MATERIAL FOR THIS EXERCISE: Begin
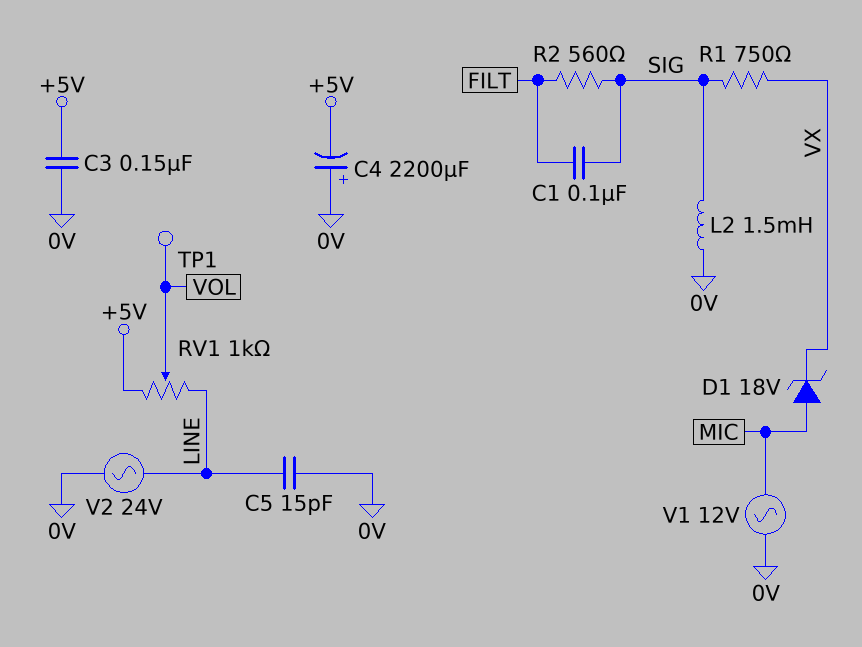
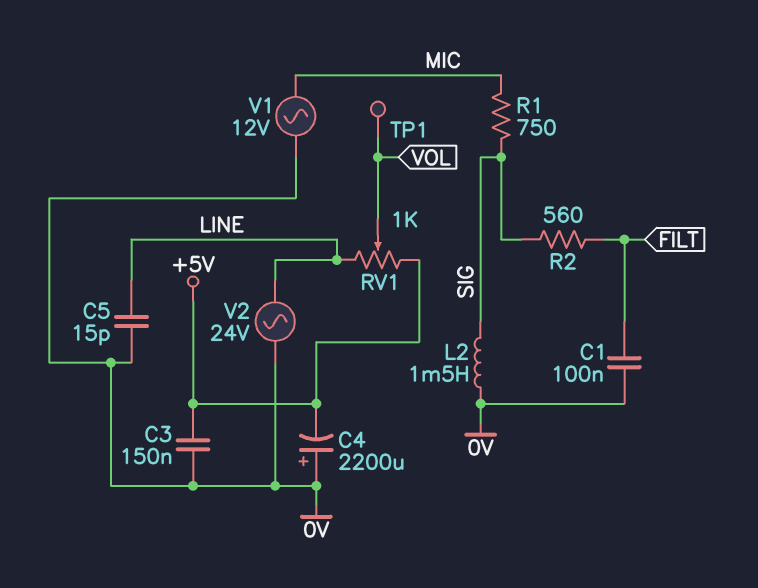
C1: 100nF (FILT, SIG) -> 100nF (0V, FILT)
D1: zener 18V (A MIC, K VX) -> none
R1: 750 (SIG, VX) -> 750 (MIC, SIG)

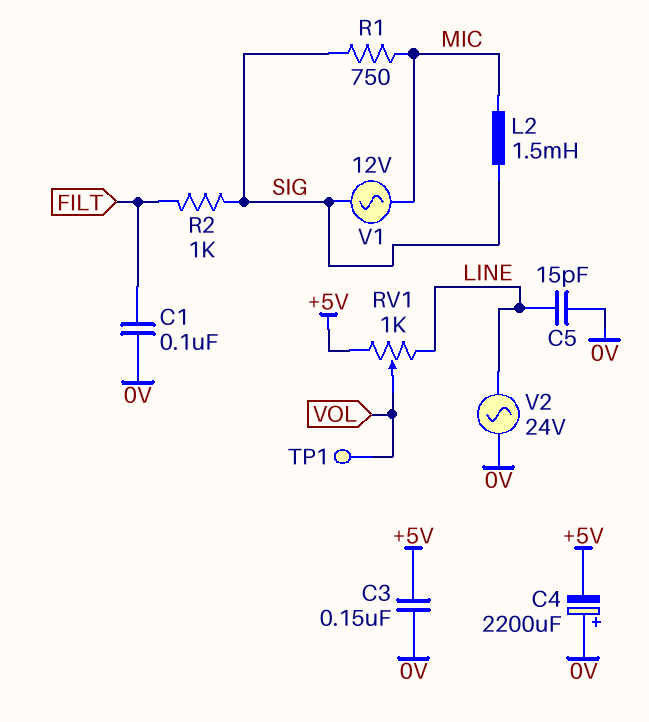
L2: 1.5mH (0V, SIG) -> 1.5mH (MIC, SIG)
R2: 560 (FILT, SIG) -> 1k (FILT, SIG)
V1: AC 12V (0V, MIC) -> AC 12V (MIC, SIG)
MATERIAL FOR THIS EXERCISE: End
From the line containing "R2: 560 (FILT, SIG) -> 1k (FILT, SIG)" to the last line of the records above, please write out every line exactly and add nothing.

R2: 560 (FILT, SIG) -> 1k (FILT, SIG)
V1: AC 12V (0V, MIC) -> AC 12V (MIC, SIG)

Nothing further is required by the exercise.